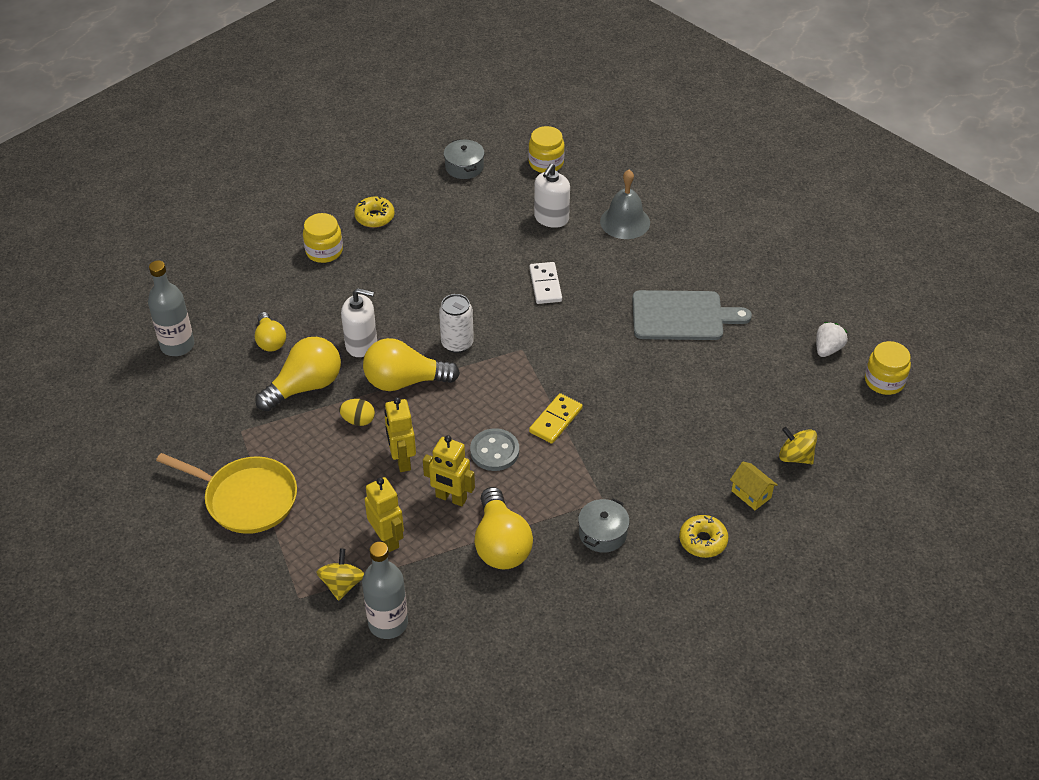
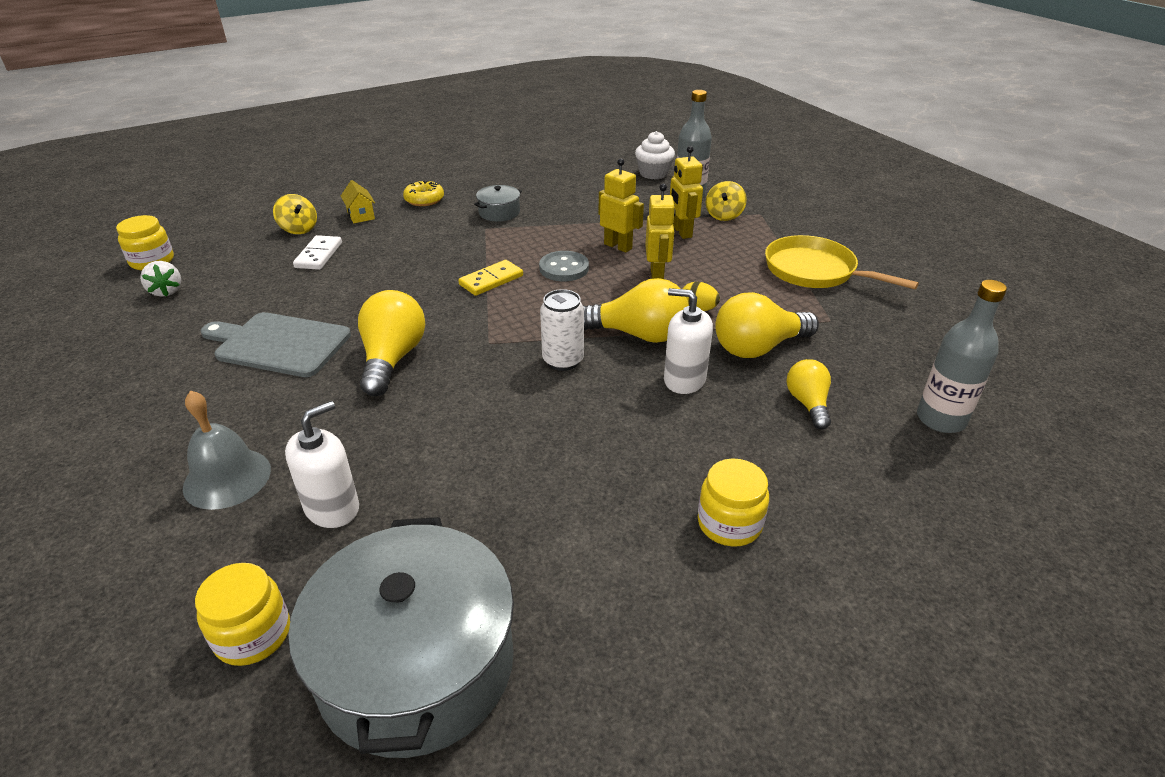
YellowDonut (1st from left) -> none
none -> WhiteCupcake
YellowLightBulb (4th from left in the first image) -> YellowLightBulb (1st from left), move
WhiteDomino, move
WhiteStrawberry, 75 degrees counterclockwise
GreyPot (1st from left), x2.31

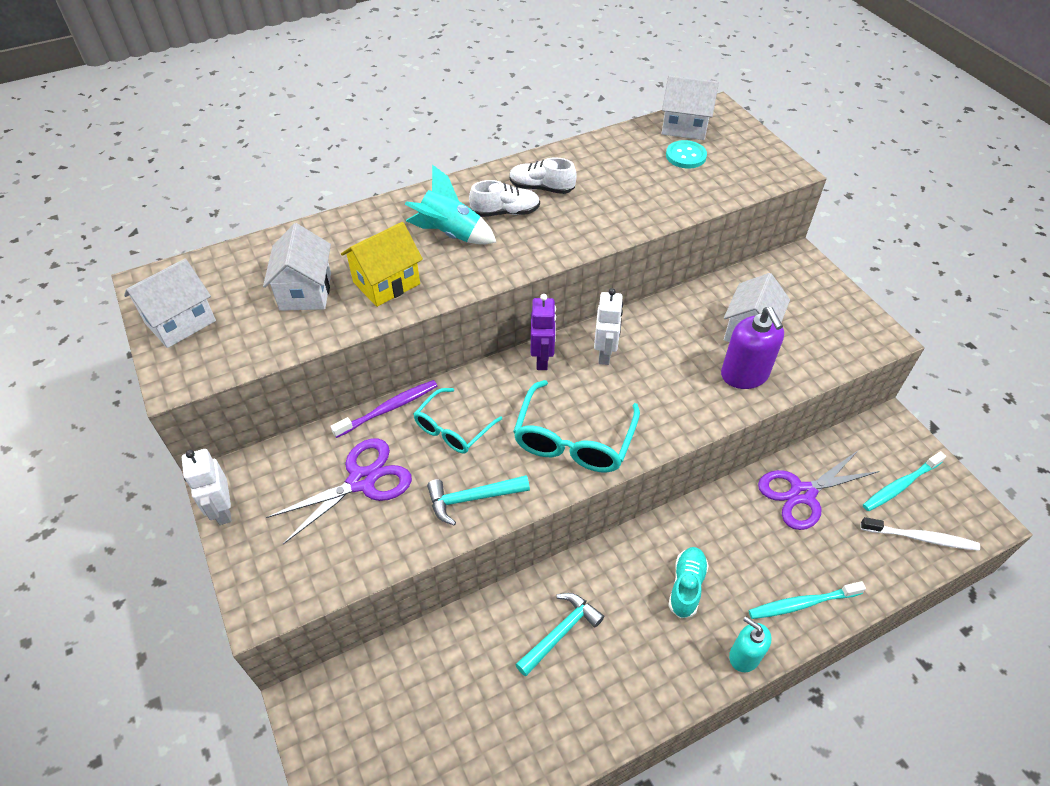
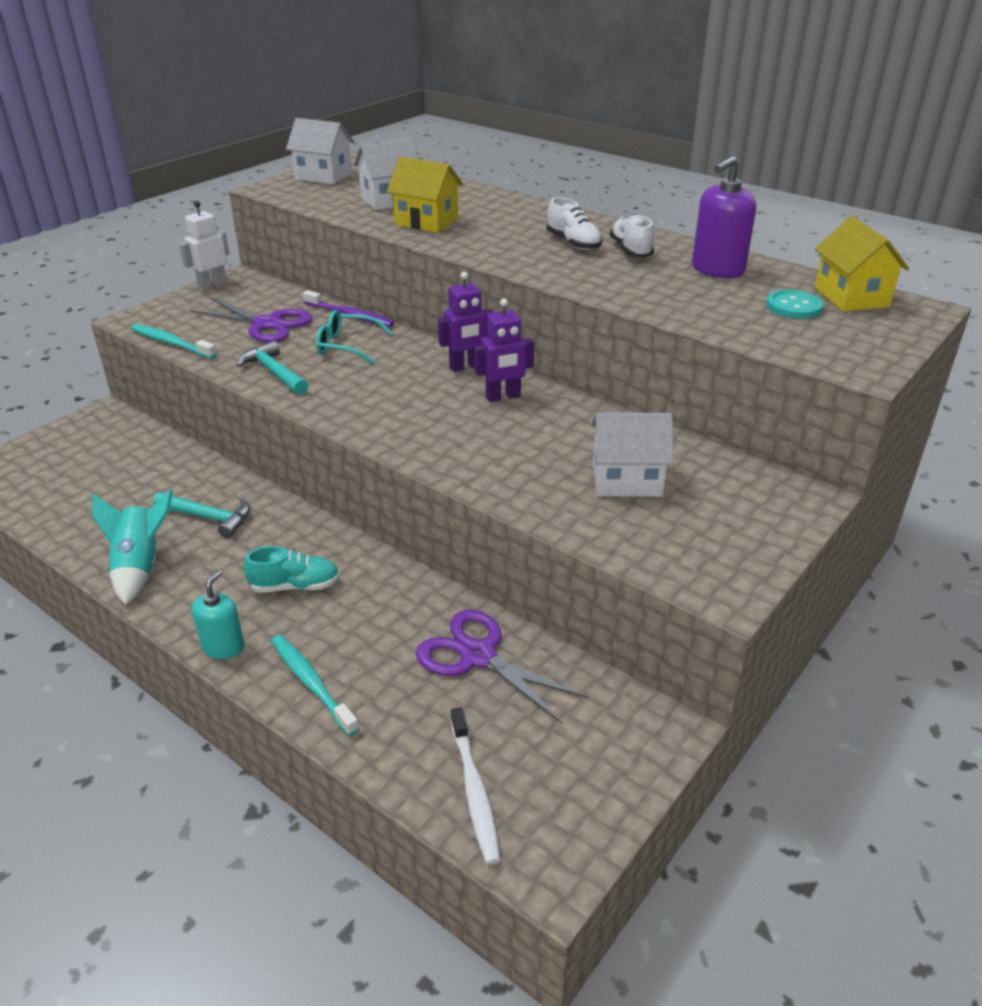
TurquoiseGlasses (2nd from left) -> none
TurquoiseRocket, move
PurpleSoapDispenser, move
TurquoiseToothbrush (2nd from left in the first image) -> TurquoiseToothbrush (1st from left), move
WhiteRobot (2nd from left) -> PurpleRobot (2nd from left)
WhiteHouse (3rd from left) -> YellowHouse (2nd from left)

* [Exercise brief]: Give back the material above exactly as written, but omit the images.

* [Result of the task]:
YellowDonut (1st from left) -> none
none -> WhiteCupcake
YellowLightBulb (4th from left in the first image) -> YellowLightBulb (1st from left), move
WhiteDomino, move
WhiteStrawberry, 75 degrees counterclockwise
GreyPot (1st from left), x2.31

TurquoiseGlasses (2nd from left) -> none
TurquoiseRocket, move
PurpleSoapDispenser, move
TurquoiseToothbrush (2nd from left in the first image) -> TurquoiseToothbrush (1st from left), move
WhiteRobot (2nd from left) -> PurpleRobot (2nd from left)
WhiteHouse (3rd from left) -> YellowHouse (2nd from left)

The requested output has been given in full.